WORK TO COMPLETE:
All of the records below need to be written out exactly, but without the pictures.

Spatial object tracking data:

···

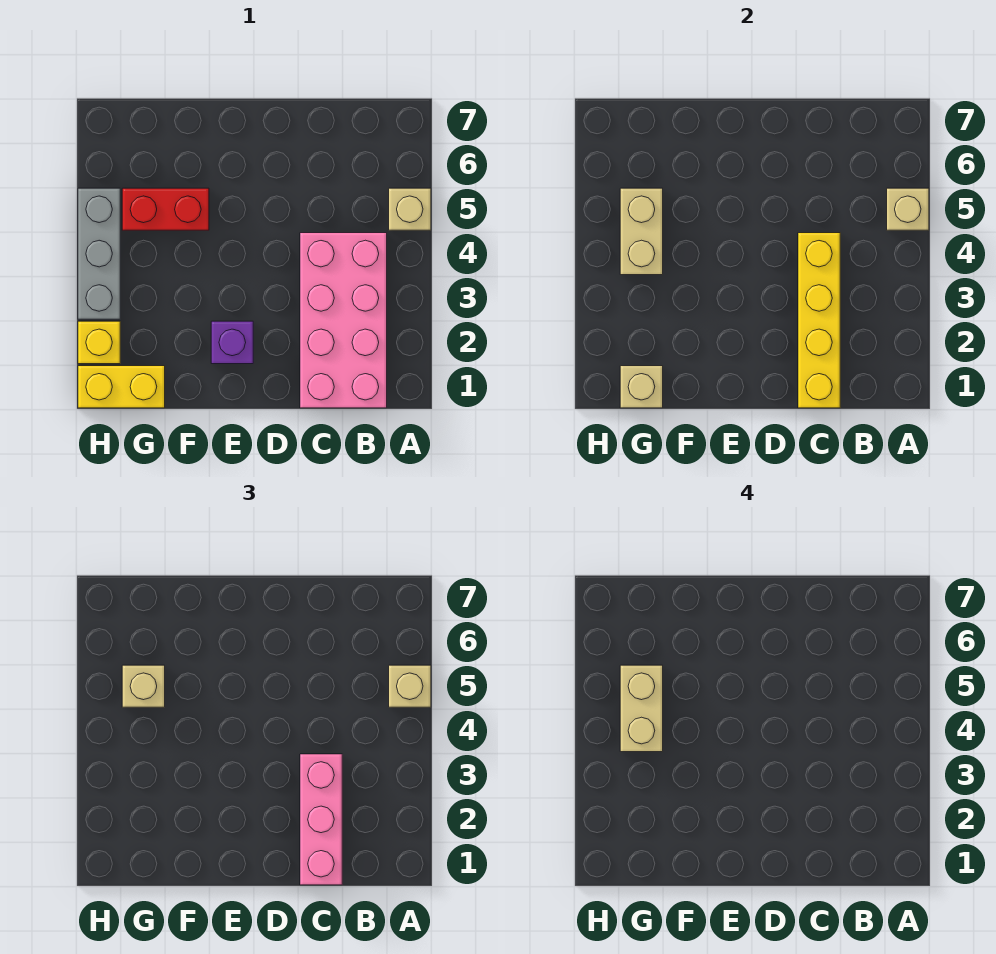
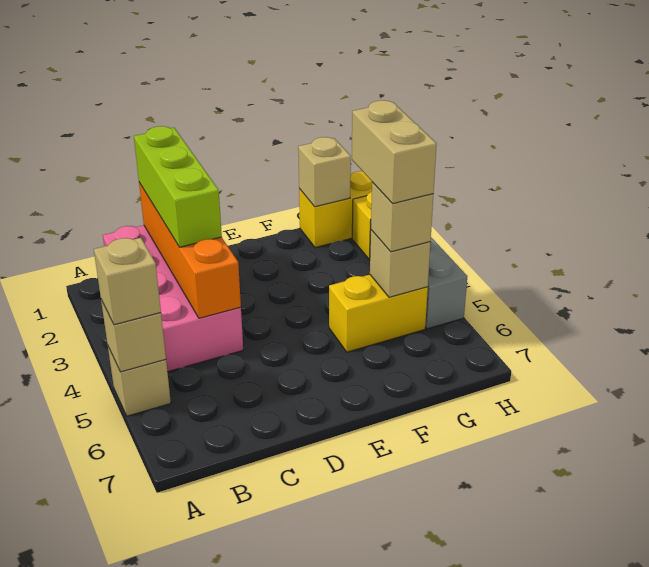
yellow brick C1:C4 level 2 -> orange brick C1:C4 level 2
pink brick C1:C3 level 3 -> lime brick C1:C3 level 3
purple brick E2 level 1 -> none
red brick F5:G5 level 1 -> yellow brick F5:G5 level 1
tan brick G4:G5 level 2 -> tan brick G5 level 2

···

TASK RESULT:
yellow brick C1:C4 level 2 -> orange brick C1:C4 level 2
pink brick C1:C3 level 3 -> lime brick C1:C3 level 3
purple brick E2 level 1 -> none
red brick F5:G5 level 1 -> yellow brick F5:G5 level 1
tan brick G4:G5 level 2 -> tan brick G5 level 2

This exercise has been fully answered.